• Required action
Reproduce the entries from the line containing "The point (643, 605) is behind." through the line containing "No, it is in front of (683, 618).", with "silver metallic sedan" replaced by "gray metallic sedan" and nothing else changed.

• Data to examine
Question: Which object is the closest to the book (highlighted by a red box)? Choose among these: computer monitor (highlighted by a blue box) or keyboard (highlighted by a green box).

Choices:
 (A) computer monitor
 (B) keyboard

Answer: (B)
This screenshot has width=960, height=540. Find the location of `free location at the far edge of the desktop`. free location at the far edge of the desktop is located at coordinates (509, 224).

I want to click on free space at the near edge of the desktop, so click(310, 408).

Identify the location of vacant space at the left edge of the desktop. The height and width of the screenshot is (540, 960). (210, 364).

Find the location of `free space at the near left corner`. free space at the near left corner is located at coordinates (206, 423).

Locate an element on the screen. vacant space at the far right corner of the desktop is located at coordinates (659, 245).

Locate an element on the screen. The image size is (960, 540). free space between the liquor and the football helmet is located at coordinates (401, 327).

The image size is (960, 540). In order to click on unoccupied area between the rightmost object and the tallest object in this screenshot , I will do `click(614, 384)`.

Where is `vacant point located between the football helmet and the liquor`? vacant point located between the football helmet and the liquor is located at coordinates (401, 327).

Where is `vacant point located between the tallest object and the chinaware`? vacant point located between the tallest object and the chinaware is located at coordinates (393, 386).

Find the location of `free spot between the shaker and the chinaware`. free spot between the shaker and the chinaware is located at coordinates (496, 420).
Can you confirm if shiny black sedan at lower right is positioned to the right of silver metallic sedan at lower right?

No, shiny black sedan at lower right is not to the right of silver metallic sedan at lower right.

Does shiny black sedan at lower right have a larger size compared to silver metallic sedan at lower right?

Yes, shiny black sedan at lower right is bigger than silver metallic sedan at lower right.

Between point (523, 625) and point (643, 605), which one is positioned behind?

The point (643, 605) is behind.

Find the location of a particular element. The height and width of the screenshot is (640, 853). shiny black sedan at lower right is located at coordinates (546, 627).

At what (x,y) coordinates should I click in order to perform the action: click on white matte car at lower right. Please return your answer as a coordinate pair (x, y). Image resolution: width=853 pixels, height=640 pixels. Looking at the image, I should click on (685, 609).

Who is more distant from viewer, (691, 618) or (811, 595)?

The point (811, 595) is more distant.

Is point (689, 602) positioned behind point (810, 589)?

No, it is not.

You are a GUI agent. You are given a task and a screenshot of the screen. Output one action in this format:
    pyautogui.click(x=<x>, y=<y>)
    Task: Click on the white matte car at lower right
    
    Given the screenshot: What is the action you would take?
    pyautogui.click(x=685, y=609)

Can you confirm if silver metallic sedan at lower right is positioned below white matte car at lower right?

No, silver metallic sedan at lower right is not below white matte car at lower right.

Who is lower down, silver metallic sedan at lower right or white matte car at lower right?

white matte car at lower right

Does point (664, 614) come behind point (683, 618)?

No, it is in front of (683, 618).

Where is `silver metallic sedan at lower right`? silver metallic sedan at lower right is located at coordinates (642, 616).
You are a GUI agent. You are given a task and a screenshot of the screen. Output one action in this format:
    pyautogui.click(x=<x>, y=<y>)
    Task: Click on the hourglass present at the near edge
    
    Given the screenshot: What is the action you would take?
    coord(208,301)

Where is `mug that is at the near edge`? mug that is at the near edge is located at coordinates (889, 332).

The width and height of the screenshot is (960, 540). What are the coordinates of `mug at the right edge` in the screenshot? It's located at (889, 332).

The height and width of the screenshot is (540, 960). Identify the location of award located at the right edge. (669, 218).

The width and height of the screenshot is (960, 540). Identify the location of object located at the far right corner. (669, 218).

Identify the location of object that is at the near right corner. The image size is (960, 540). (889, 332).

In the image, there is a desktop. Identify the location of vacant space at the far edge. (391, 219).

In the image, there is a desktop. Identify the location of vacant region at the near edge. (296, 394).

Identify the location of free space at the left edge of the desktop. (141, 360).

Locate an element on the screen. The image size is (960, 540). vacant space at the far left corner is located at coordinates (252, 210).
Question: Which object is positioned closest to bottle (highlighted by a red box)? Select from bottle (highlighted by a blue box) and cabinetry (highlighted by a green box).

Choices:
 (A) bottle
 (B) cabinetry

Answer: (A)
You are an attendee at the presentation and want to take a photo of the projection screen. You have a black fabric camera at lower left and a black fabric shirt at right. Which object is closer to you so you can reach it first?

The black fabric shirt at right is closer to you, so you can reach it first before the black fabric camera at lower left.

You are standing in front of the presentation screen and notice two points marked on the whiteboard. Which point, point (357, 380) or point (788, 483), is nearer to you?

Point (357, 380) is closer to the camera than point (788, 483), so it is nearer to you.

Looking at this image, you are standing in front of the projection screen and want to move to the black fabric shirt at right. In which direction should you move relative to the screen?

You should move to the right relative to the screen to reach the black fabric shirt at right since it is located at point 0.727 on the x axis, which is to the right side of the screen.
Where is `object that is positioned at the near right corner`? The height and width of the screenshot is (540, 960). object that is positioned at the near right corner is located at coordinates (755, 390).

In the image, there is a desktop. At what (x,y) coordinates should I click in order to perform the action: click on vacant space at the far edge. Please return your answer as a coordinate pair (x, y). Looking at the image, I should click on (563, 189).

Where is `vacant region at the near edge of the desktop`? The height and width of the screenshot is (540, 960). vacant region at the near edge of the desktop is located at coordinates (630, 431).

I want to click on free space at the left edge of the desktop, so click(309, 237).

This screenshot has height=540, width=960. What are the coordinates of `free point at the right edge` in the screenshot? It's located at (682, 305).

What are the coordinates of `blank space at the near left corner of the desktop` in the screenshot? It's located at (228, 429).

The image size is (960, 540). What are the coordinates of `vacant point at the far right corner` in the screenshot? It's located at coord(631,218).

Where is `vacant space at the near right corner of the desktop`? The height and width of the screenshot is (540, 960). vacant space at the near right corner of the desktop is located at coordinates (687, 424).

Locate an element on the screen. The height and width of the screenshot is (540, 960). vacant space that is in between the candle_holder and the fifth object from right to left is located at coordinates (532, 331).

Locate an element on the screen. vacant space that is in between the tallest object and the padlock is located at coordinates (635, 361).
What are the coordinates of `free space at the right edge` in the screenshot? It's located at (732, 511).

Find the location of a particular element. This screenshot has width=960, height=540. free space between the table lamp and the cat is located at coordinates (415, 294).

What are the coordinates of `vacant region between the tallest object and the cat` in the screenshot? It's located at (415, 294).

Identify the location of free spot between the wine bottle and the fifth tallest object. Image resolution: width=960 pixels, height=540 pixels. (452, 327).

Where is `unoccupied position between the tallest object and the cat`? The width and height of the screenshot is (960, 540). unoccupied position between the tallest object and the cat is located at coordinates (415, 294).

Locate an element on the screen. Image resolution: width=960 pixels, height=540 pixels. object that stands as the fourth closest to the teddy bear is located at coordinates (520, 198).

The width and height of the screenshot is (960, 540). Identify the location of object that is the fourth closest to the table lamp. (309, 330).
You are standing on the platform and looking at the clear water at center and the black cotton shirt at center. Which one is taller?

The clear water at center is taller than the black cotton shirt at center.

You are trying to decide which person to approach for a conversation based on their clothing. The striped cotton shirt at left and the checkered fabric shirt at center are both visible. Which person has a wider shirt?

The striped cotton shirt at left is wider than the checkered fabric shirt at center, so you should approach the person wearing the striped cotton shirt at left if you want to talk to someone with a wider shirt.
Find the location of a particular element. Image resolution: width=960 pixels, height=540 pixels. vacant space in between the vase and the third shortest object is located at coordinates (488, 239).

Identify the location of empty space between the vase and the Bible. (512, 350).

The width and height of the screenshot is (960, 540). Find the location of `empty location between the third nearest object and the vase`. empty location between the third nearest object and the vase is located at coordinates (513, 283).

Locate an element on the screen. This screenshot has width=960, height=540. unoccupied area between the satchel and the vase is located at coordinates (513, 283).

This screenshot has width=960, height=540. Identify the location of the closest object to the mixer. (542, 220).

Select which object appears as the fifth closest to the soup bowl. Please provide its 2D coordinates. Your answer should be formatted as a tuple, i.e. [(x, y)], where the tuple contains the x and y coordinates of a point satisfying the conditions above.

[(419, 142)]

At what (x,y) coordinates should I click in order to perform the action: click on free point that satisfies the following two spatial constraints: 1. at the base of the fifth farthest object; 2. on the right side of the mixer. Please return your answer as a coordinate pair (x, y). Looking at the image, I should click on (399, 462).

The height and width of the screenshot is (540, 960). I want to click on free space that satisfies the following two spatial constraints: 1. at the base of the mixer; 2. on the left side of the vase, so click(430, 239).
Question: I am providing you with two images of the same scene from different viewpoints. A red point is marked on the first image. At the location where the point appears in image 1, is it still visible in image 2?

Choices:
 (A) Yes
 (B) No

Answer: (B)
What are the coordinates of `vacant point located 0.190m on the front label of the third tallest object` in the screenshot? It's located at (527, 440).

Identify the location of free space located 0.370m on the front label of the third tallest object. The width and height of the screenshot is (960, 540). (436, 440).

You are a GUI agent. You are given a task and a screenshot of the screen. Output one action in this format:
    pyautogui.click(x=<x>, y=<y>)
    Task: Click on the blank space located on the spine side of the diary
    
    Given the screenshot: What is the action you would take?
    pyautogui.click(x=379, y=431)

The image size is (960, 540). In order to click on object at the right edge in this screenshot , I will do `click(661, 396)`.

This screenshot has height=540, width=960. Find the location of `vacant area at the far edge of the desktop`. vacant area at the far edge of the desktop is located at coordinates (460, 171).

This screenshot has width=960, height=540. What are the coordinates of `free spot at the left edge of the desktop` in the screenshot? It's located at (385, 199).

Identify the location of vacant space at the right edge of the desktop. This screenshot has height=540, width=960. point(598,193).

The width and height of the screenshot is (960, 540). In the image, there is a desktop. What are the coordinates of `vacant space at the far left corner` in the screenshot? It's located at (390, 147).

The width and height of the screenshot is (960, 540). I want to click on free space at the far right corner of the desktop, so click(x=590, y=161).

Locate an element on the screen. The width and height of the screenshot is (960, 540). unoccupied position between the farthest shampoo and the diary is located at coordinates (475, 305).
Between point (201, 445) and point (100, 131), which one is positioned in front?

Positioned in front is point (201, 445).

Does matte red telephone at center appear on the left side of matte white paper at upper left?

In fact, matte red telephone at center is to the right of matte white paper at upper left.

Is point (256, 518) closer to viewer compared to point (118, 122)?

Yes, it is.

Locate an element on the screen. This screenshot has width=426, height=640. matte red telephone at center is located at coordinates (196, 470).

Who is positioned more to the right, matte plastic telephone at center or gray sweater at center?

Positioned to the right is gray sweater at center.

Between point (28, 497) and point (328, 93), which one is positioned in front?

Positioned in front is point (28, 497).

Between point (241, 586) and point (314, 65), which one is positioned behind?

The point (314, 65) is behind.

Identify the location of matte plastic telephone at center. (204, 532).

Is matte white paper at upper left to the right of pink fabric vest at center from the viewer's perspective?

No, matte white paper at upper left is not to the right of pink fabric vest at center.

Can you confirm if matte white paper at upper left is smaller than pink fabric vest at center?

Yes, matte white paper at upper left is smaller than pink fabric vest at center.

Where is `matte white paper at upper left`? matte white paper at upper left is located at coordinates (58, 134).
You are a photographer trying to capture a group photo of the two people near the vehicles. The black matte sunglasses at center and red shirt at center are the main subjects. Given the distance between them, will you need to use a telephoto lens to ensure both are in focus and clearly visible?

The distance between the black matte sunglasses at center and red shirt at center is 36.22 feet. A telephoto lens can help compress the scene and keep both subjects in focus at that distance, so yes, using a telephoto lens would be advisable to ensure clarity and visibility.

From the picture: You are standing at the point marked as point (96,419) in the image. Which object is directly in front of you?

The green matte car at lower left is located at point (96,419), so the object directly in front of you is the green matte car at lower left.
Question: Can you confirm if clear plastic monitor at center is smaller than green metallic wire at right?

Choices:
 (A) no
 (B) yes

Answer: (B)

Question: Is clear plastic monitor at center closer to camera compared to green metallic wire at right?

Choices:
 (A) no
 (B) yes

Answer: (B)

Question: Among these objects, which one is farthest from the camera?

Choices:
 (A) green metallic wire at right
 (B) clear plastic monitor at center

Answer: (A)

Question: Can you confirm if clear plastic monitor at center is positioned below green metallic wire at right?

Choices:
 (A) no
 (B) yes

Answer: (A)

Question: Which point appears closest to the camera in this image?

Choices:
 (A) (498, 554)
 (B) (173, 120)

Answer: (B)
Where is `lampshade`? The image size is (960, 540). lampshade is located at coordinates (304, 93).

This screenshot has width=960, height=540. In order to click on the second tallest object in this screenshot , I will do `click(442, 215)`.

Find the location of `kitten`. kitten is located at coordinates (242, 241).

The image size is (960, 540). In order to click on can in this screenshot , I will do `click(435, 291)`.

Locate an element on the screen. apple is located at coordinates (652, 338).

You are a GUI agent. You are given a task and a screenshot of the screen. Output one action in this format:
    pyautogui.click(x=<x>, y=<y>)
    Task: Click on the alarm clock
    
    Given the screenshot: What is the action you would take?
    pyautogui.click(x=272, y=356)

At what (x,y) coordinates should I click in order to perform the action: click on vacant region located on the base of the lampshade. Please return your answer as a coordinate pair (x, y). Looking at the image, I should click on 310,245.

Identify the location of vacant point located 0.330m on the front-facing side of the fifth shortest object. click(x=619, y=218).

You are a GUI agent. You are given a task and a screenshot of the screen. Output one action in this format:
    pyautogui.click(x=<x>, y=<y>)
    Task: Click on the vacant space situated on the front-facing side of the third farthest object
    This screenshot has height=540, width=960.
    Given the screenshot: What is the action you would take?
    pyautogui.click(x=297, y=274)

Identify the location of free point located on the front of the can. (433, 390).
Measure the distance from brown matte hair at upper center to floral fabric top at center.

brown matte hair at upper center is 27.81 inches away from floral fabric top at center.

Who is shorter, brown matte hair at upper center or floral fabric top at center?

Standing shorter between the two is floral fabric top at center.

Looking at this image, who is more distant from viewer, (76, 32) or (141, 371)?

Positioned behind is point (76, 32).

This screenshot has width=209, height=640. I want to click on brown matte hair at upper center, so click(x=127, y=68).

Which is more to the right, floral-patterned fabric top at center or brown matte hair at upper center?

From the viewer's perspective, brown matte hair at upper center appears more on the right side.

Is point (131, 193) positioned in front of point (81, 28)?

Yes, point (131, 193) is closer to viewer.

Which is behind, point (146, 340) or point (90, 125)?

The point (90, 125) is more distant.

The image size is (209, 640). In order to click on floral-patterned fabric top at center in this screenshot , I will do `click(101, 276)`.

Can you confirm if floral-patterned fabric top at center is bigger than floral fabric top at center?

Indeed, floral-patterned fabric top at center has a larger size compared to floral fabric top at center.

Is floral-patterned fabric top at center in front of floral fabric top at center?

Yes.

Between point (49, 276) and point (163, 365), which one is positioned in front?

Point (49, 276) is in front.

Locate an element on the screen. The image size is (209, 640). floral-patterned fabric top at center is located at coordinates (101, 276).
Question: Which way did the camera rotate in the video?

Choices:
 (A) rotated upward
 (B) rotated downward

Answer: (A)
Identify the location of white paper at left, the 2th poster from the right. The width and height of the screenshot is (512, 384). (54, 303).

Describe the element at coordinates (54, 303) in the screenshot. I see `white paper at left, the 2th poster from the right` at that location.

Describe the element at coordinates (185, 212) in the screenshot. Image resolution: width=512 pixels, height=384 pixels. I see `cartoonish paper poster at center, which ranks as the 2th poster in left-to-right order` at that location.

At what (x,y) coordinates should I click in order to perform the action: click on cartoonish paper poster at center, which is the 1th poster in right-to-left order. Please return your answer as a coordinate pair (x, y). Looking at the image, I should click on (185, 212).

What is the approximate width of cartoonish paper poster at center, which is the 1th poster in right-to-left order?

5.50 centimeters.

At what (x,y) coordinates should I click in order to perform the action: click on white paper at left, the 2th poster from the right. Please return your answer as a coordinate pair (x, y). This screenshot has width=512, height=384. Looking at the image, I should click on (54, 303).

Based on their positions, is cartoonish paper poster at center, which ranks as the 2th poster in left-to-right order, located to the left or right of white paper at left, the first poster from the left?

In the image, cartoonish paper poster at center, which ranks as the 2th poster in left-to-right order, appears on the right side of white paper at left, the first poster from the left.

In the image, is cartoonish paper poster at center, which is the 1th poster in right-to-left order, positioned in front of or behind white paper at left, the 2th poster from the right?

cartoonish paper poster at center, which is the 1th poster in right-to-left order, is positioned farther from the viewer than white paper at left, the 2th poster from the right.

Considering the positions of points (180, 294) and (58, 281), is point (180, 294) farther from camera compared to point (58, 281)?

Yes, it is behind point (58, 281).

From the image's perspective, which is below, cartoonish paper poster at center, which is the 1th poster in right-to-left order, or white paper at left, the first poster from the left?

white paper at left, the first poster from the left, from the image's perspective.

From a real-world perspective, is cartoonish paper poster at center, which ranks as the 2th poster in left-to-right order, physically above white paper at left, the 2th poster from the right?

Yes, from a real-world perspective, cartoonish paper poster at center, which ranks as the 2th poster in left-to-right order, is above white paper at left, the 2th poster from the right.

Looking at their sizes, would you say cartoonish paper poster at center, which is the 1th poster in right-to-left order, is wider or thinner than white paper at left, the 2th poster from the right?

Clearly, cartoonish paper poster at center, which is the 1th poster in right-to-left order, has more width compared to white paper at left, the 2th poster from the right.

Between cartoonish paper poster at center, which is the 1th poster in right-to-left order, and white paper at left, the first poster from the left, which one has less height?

• Response to this task
The point (643, 605) is behind.

Find the location of a particular element. The height and width of the screenshot is (640, 853). shiny black sedan at lower right is located at coordinates (546, 627).

At what (x,y) coordinates should I click in order to perform the action: click on white matte car at lower right. Please return your answer as a coordinate pair (x, y). Image resolution: width=853 pixels, height=640 pixels. Looking at the image, I should click on (685, 609).

Who is more distant from viewer, (691, 618) or (811, 595)?

The point (811, 595) is more distant.

Is point (689, 602) positioned behind point (810, 589)?

No, it is not.

You are a GUI agent. You are given a task and a screenshot of the screen. Output one action in this format:
    pyautogui.click(x=<x>, y=<y>)
    Task: Click on the white matte car at lower right
    
    Given the screenshot: What is the action you would take?
    pyautogui.click(x=685, y=609)

Can you confirm if gray metallic sedan at lower right is positioned below white matte car at lower right?

No, gray metallic sedan at lower right is not below white matte car at lower right.

Who is lower down, gray metallic sedan at lower right or white matte car at lower right?

white matte car at lower right

Does point (664, 614) come behind point (683, 618)?

No, it is in front of (683, 618).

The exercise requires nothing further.